## [GOAL OF THE EXERCISE]
Read the data below. Every line holding the string "white" must be copied.

┌─ DATA FOR THIS EXERCISE

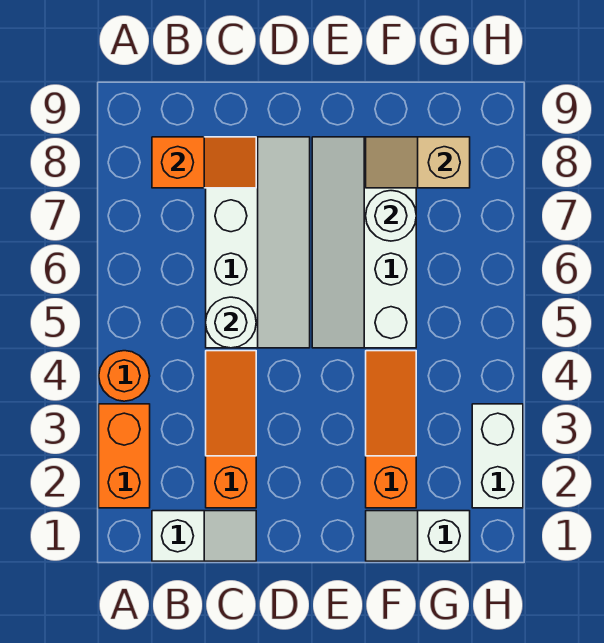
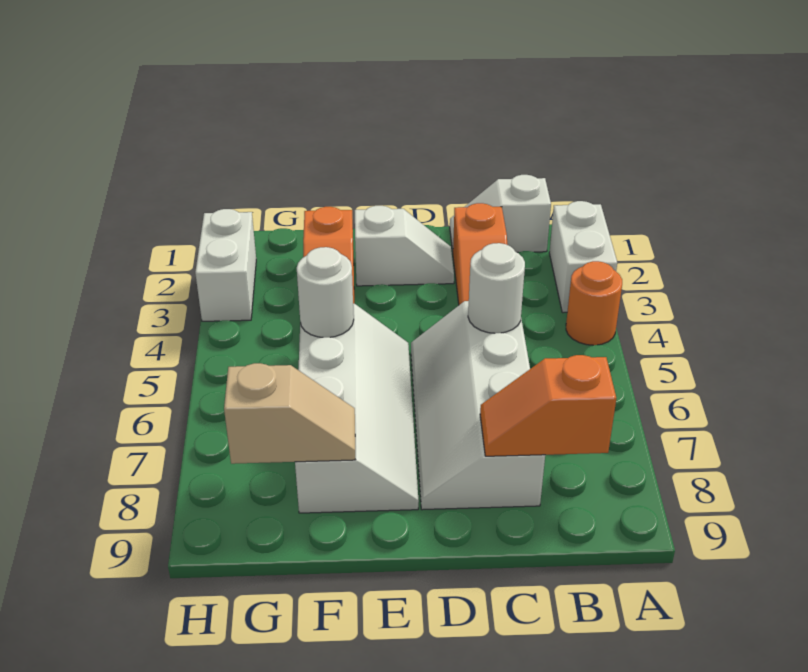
orange brick A2:A3 level 1 -> white brick A2:A3 level 1
white slope F1:G1 level 1 top G -> white slope D2:E2 level 1 top E
white round brick F7 level 2 -> white round brick F5 level 2

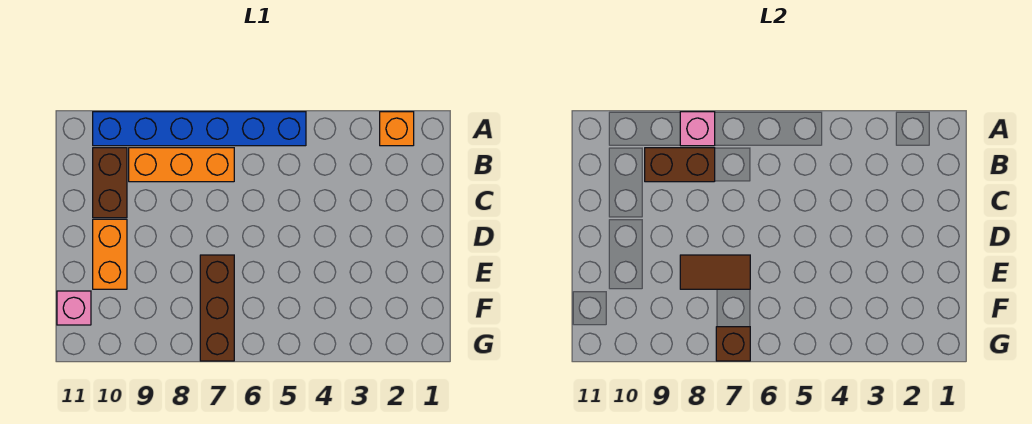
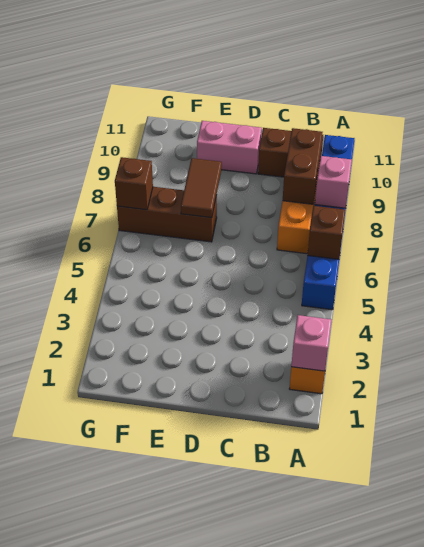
none -> brown brick A6 level 2
orange brick D10:E10 level 1 -> pink brick D10:E10 level 1
pink brick F11 level 1 -> pink brick A2 level 2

└─

## [RESULT BELOW]
orange brick A2:A3 level 1 -> white brick A2:A3 level 1
white slope F1:G1 level 1 top G -> white slope D2:E2 level 1 top E
white round brick F7 level 2 -> white round brick F5 level 2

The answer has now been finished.